## EXERCISE MATERIALS
--- start ---

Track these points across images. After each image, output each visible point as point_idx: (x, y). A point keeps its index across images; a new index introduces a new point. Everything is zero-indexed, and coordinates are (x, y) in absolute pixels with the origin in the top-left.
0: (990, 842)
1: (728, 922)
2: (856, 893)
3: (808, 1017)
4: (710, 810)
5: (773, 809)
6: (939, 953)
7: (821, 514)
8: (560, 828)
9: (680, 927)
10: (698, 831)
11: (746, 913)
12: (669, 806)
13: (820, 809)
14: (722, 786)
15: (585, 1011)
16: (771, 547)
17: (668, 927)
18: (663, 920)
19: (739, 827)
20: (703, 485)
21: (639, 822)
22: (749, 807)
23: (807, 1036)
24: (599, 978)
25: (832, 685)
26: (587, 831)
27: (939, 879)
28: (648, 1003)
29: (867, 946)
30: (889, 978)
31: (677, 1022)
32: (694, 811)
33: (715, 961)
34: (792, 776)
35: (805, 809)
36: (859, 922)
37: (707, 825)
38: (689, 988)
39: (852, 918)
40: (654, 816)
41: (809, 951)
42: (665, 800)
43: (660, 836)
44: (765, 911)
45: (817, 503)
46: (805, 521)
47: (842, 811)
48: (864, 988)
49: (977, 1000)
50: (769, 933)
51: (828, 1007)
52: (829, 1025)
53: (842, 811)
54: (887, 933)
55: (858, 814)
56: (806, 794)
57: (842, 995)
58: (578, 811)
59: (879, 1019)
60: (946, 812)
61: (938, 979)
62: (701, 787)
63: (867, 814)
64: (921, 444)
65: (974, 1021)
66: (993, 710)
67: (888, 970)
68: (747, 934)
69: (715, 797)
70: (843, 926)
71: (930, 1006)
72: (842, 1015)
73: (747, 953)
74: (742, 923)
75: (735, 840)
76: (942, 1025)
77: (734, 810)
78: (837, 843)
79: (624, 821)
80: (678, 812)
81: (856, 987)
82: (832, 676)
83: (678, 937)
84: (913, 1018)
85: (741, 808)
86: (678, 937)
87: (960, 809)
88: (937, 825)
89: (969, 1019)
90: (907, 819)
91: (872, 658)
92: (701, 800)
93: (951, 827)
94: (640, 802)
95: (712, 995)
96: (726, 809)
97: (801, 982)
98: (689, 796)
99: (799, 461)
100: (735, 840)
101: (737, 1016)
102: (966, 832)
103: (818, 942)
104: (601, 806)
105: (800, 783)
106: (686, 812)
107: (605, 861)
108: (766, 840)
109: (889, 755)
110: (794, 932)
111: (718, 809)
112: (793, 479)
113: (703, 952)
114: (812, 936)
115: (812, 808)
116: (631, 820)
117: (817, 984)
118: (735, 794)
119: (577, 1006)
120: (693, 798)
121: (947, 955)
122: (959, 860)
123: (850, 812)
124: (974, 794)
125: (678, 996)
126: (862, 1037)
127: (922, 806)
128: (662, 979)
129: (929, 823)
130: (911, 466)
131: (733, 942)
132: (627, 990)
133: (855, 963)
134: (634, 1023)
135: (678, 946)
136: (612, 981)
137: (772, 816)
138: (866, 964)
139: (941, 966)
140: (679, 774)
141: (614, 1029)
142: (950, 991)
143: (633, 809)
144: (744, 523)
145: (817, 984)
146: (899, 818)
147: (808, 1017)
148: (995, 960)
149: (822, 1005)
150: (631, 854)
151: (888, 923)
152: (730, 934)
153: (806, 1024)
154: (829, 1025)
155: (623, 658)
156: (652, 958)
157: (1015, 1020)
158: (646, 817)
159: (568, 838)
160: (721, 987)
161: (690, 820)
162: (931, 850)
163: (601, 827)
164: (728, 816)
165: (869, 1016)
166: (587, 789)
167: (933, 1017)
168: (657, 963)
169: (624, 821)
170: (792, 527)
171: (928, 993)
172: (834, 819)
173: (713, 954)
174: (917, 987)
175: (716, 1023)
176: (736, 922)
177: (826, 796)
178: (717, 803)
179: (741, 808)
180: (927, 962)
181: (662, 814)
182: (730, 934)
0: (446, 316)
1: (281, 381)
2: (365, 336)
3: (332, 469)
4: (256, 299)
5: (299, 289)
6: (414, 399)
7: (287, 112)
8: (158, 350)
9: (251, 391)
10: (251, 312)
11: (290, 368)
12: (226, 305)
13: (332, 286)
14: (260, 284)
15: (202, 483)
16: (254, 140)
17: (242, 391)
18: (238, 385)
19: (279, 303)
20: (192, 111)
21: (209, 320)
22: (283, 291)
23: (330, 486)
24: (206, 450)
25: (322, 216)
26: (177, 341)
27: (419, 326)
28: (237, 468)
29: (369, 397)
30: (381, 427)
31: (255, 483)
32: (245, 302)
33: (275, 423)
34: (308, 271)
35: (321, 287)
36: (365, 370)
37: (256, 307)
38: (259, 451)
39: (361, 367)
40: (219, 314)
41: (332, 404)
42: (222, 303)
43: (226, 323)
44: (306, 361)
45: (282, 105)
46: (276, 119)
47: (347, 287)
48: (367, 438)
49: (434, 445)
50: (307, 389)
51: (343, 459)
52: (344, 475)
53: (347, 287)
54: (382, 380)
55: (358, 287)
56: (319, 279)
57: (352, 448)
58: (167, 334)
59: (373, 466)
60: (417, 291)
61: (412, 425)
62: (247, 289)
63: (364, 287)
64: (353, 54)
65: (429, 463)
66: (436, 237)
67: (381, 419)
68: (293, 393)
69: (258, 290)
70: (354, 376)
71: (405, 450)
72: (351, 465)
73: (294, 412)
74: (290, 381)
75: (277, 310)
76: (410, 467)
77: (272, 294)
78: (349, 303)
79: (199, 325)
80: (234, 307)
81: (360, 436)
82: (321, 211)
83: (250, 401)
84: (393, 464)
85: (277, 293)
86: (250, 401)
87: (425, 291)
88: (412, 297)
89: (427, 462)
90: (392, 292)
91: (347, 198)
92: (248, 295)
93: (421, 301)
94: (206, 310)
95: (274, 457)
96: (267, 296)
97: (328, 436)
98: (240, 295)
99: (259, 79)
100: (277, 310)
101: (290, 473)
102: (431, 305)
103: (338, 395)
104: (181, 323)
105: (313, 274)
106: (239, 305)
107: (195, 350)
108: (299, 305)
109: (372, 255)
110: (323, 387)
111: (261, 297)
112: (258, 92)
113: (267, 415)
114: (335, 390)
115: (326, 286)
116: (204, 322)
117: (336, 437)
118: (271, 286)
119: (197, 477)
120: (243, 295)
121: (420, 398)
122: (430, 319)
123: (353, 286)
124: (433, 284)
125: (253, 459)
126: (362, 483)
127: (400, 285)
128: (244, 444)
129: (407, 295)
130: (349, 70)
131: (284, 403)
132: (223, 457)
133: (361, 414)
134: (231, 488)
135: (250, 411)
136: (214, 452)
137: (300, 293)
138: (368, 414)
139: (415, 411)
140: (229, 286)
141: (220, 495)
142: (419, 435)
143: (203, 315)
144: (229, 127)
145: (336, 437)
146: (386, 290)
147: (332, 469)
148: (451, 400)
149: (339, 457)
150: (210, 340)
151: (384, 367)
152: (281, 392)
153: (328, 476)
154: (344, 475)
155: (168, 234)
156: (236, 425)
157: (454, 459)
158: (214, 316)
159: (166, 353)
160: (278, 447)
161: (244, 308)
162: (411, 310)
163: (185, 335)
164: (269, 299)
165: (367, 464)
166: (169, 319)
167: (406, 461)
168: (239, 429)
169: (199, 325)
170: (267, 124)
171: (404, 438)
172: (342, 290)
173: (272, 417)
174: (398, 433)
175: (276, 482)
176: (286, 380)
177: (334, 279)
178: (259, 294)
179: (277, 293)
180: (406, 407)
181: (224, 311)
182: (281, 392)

--- end ---

How many of the lines above contain the word "Everything" with the same capitalization? Reply with the number only.

1